■ Work instructions
Each line in the records that mentions the word "XNOR" needs to be listed.

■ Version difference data

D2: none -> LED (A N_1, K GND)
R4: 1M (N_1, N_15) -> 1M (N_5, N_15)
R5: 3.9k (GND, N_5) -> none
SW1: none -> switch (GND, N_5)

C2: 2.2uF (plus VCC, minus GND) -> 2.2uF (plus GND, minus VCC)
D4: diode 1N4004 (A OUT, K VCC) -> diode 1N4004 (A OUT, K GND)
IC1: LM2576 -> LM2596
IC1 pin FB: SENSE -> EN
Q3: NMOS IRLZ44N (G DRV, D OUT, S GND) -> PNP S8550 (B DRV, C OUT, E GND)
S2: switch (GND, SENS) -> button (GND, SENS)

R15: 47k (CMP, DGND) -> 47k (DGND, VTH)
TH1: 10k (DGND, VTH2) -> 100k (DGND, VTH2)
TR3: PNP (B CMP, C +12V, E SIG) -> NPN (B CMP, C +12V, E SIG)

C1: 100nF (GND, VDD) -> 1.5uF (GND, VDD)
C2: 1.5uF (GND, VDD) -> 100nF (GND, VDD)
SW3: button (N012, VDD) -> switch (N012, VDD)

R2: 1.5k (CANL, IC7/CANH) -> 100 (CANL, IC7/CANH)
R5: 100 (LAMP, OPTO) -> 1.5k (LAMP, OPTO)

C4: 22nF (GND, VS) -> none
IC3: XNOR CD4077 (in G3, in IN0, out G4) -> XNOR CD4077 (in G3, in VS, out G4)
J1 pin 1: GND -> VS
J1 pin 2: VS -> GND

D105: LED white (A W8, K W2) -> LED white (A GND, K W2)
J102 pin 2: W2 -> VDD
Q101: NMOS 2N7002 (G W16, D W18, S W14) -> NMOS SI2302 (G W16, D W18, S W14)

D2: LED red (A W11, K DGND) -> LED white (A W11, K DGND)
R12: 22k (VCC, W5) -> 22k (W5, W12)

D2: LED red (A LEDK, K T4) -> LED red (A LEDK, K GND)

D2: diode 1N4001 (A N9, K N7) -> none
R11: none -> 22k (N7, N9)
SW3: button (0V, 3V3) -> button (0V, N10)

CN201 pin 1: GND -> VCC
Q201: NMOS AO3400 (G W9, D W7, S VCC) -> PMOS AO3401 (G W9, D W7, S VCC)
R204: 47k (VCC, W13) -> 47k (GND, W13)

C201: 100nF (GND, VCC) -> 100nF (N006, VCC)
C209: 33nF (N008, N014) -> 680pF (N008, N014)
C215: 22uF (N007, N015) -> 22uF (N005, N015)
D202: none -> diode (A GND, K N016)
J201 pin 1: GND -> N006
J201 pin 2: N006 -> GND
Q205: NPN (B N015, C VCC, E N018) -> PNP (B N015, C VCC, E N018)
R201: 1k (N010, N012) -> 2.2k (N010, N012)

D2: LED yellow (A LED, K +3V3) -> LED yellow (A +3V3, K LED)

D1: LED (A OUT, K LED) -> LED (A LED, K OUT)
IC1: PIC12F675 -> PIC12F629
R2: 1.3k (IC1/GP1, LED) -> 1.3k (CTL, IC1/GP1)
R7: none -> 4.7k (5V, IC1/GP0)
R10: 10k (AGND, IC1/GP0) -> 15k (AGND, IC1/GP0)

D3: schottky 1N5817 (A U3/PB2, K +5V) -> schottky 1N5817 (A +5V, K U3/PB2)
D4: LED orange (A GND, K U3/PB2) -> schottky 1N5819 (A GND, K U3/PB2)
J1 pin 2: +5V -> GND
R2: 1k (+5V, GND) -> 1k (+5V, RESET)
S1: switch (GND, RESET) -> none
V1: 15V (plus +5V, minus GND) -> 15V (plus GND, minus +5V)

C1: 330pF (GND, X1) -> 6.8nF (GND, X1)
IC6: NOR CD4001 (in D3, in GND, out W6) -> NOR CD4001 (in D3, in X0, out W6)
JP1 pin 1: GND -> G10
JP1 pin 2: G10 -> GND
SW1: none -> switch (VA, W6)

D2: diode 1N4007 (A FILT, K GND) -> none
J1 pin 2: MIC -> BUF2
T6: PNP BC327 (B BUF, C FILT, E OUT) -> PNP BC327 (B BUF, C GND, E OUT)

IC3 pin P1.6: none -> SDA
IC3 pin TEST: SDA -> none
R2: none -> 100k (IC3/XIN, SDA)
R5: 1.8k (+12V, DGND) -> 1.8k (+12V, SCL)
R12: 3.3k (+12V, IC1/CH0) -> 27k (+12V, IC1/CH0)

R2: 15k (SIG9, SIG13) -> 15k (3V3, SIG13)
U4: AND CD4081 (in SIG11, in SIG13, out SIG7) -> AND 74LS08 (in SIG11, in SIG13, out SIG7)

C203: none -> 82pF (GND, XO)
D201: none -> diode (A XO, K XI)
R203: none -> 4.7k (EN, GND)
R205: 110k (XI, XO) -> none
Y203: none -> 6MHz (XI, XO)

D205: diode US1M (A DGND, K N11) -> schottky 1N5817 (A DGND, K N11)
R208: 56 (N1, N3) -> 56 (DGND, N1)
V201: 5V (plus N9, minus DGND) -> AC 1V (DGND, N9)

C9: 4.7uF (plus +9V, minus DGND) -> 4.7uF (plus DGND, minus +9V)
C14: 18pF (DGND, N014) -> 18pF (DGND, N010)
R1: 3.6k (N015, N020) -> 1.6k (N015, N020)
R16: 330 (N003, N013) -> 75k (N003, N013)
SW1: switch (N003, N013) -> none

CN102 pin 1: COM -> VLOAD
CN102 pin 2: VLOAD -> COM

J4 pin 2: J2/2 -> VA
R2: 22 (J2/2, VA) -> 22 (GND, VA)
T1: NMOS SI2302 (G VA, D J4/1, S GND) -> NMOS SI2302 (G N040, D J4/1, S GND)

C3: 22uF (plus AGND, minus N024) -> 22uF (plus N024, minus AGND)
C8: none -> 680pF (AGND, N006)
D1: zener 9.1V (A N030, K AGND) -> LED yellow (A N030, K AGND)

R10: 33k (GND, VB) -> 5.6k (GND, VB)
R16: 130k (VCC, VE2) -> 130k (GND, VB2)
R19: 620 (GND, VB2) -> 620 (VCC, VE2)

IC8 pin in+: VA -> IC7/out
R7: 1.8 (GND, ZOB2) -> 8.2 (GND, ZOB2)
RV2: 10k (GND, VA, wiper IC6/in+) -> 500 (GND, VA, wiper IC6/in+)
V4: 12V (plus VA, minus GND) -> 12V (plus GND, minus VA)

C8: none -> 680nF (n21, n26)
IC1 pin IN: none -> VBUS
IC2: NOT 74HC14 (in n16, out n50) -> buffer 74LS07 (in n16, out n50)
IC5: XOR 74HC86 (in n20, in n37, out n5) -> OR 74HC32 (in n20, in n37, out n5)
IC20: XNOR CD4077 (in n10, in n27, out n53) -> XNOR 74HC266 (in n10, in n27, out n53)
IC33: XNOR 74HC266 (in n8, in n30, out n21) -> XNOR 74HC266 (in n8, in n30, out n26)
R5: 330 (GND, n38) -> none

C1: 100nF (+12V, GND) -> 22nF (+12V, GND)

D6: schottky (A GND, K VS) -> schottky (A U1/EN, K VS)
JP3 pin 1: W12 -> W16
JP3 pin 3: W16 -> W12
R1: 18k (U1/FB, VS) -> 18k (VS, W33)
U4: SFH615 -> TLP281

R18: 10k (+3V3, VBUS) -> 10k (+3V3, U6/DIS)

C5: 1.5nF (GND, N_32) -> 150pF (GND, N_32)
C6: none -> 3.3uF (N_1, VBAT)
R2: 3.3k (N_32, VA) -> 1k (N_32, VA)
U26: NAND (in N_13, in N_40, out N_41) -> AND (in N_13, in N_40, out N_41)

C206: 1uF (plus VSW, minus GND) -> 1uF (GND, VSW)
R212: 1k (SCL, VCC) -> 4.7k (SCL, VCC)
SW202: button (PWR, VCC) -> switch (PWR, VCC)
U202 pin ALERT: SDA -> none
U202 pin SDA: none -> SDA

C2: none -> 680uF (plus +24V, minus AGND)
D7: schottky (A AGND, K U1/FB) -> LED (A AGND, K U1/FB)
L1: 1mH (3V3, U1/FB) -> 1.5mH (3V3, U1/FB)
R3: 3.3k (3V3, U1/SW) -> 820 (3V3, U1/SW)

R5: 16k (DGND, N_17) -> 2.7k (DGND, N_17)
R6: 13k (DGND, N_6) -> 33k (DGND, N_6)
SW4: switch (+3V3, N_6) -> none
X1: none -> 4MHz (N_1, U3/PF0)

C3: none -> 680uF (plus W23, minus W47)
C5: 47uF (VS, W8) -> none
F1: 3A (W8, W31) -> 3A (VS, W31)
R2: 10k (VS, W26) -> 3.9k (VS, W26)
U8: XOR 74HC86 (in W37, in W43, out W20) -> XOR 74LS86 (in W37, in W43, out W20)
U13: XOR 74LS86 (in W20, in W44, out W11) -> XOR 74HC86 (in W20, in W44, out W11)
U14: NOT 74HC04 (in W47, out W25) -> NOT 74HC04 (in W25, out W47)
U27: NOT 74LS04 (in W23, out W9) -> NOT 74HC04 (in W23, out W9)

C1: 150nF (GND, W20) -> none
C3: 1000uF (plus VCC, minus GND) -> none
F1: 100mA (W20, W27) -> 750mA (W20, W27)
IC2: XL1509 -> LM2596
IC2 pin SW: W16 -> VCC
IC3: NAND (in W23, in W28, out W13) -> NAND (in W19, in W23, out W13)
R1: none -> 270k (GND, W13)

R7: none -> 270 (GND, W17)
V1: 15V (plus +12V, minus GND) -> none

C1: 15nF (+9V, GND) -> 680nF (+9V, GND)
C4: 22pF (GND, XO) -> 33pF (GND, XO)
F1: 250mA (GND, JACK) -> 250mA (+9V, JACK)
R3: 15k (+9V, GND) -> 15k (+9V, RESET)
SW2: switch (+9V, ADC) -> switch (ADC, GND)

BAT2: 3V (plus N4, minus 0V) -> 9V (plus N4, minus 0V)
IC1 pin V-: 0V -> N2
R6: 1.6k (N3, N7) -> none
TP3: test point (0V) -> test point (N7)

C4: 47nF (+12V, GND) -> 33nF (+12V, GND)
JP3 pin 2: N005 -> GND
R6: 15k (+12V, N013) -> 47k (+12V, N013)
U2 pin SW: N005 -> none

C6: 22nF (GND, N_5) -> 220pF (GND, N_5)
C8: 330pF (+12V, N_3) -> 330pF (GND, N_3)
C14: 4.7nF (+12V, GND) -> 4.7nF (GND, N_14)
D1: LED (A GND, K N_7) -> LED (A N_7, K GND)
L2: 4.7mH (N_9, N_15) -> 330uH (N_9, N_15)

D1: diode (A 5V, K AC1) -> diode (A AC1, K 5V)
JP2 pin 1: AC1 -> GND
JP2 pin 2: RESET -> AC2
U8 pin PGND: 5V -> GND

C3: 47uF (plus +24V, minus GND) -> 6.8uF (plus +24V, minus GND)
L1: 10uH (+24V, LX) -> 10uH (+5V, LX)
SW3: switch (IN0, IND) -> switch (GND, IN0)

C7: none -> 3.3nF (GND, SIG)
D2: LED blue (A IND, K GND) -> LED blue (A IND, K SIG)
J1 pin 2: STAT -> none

■ Completed task
IC3: XNOR CD4077 (in G3, in IN0, out G4) -> XNOR CD4077 (in G3, in VS, out G4)
IC20: XNOR CD4077 (in n10, in n27, out n53) -> XNOR 74HC266 (in n10, in n27, out n53)
IC33: XNOR 74HC266 (in n8, in n30, out n21) -> XNOR 74HC266 (in n8, in n30, out n26)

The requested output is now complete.